**PROMPT**
Going from the line that contains "none -> blue plate G5 level 1" through the last line of the records, set down each line again exactly, both included, with pictures left out.

*** SUPPLIED RECORDS ***

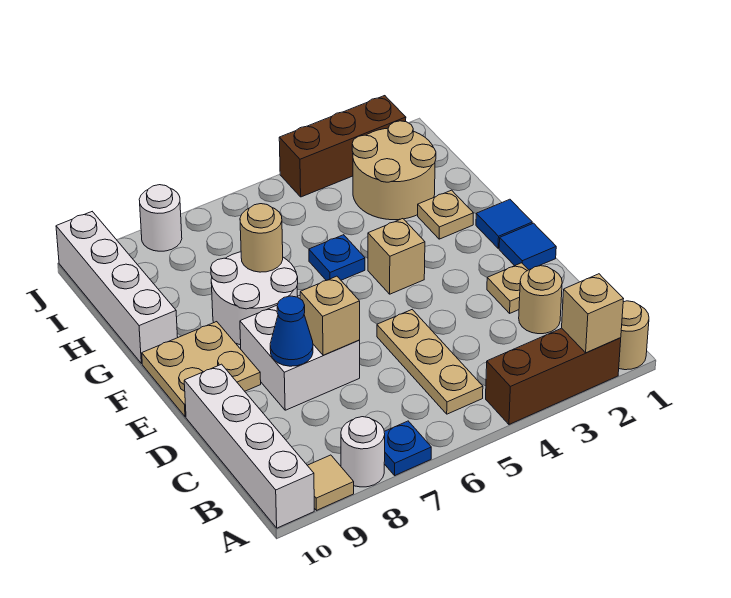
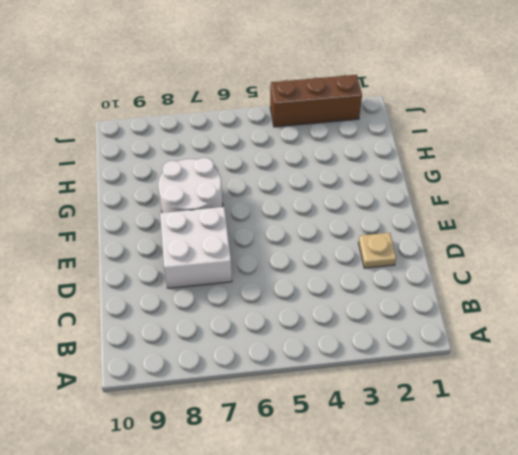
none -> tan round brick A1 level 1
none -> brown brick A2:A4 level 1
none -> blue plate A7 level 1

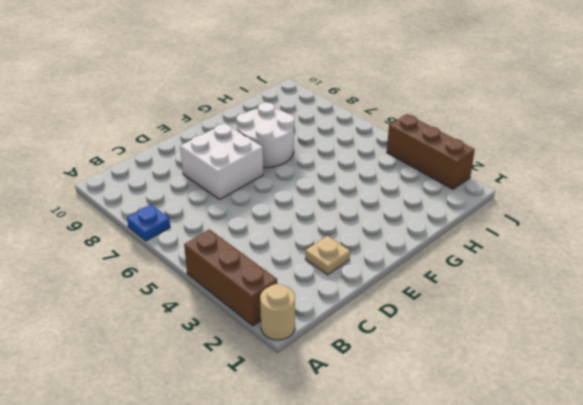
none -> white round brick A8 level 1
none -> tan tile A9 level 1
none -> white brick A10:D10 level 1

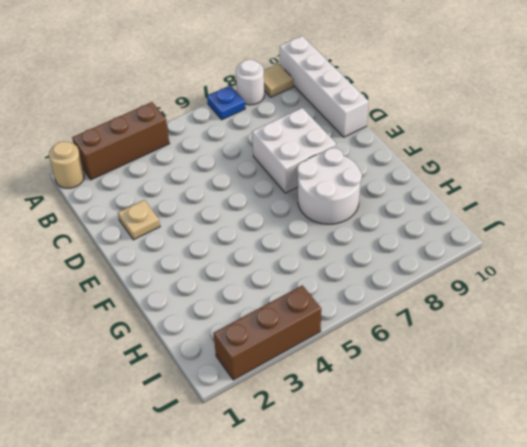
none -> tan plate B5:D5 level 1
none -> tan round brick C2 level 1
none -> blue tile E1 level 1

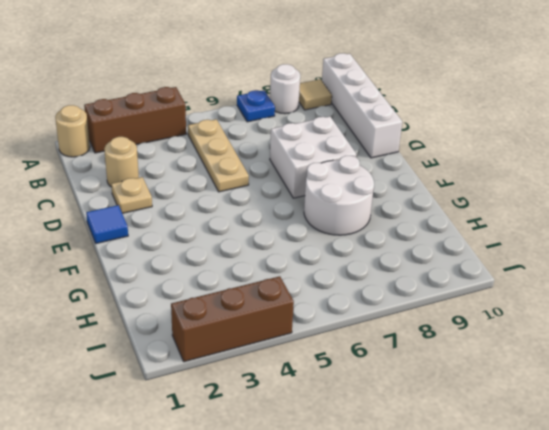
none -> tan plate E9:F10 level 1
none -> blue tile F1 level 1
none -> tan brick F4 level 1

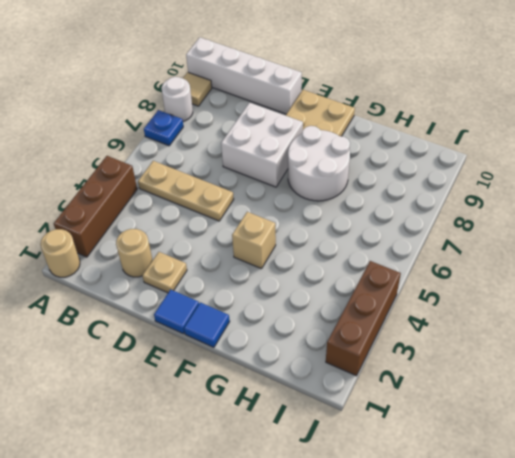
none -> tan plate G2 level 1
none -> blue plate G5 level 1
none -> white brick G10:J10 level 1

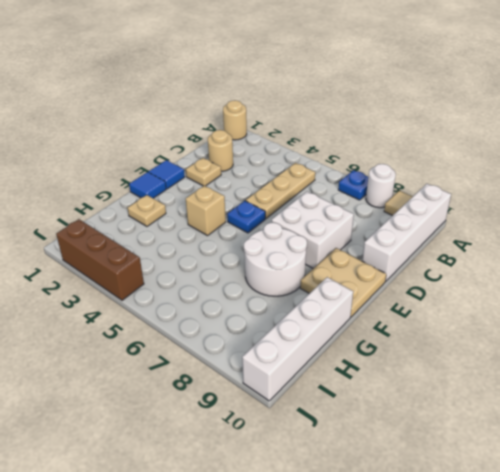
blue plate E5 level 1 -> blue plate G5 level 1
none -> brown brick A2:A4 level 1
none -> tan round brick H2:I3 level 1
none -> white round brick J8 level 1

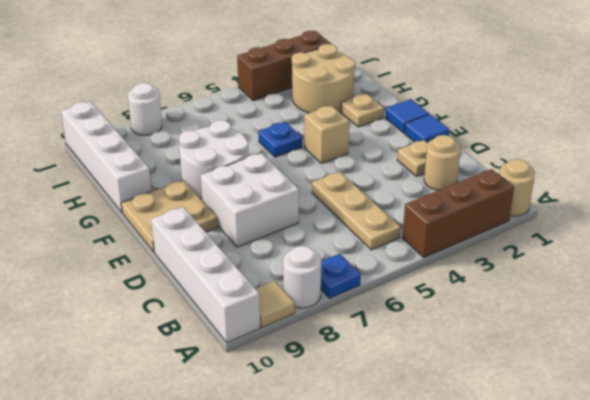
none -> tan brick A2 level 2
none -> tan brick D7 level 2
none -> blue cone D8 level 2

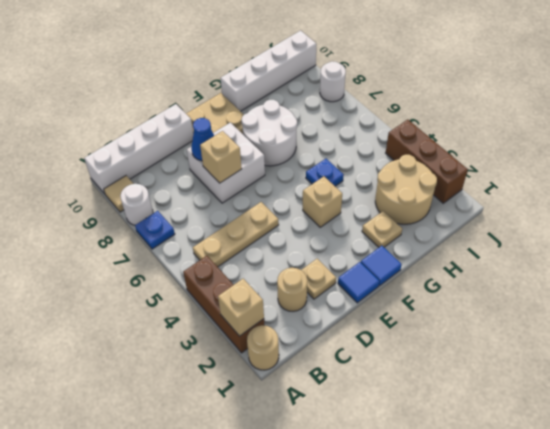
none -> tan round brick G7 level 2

***

**ANSWER TO THIS EXERCISE**
none -> blue plate G5 level 1
none -> white brick G10:J10 level 1

blue plate E5 level 1 -> blue plate G5 level 1
none -> brown brick A2:A4 level 1
none -> tan round brick H2:I3 level 1
none -> white round brick J8 level 1

none -> tan brick A2 level 2
none -> tan brick D7 level 2
none -> blue cone D8 level 2

none -> tan round brick G7 level 2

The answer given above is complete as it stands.